▶ **YOUR TASK**: Each entry should be duplicated verbatim; its pictures should not be.

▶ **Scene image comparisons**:

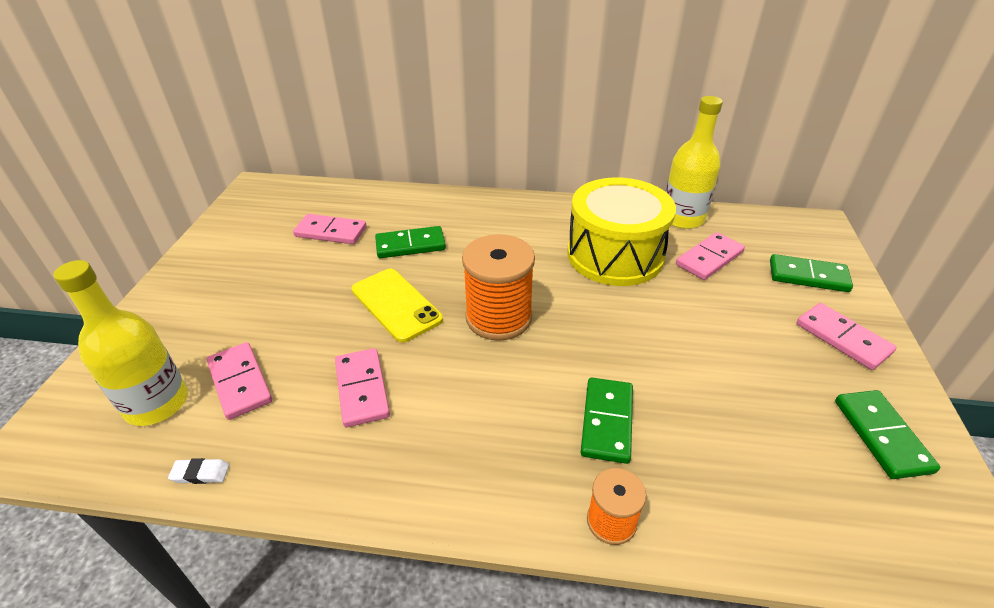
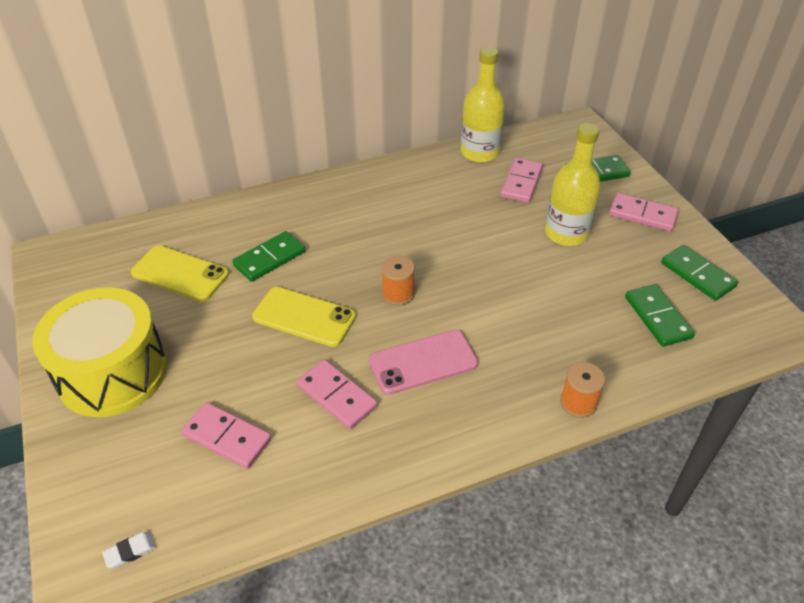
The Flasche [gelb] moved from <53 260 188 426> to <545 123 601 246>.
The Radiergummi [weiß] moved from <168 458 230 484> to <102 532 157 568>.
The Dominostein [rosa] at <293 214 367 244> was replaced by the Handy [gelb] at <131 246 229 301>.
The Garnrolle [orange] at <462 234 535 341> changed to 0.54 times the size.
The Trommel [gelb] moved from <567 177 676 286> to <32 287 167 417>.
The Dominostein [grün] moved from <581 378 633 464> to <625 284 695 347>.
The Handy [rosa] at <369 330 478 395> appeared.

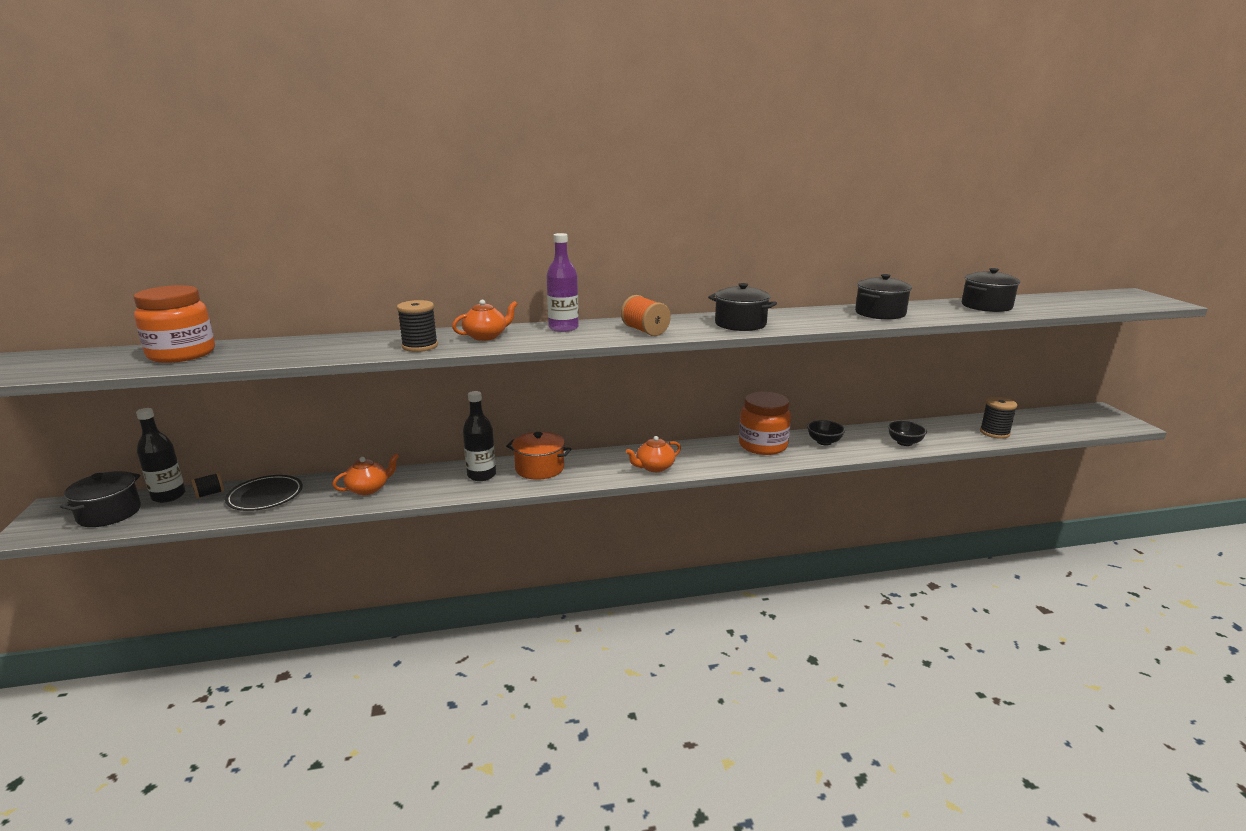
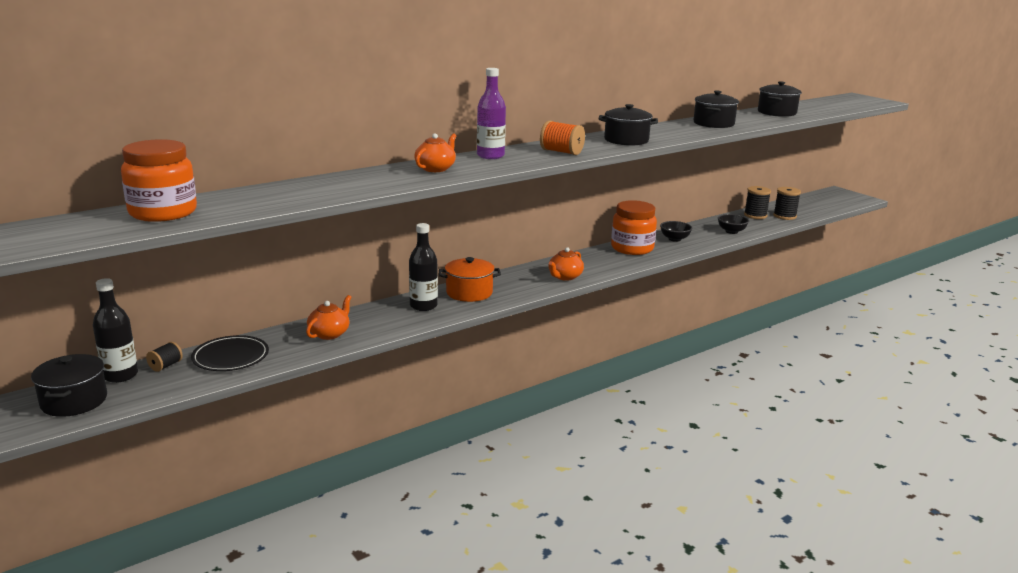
The Garnrolle [schwarz] moved from <397 300 438 352> to <744 186 771 219>.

▶ **ANSWER FOR THE TASK**:
The Flasche [gelb] moved from <53 260 188 426> to <545 123 601 246>.
The Radiergummi [weiß] moved from <168 458 230 484> to <102 532 157 568>.
The Dominostein [rosa] at <293 214 367 244> was replaced by the Handy [gelb] at <131 246 229 301>.
The Garnrolle [orange] at <462 234 535 341> changed to 0.54 times the size.
The Trommel [gelb] moved from <567 177 676 286> to <32 287 167 417>.
The Dominostein [grün] moved from <581 378 633 464> to <625 284 695 347>.
The Handy [rosa] at <369 330 478 395> appeared.

The Garnrolle [schwarz] moved from <397 300 438 352> to <744 186 771 219>.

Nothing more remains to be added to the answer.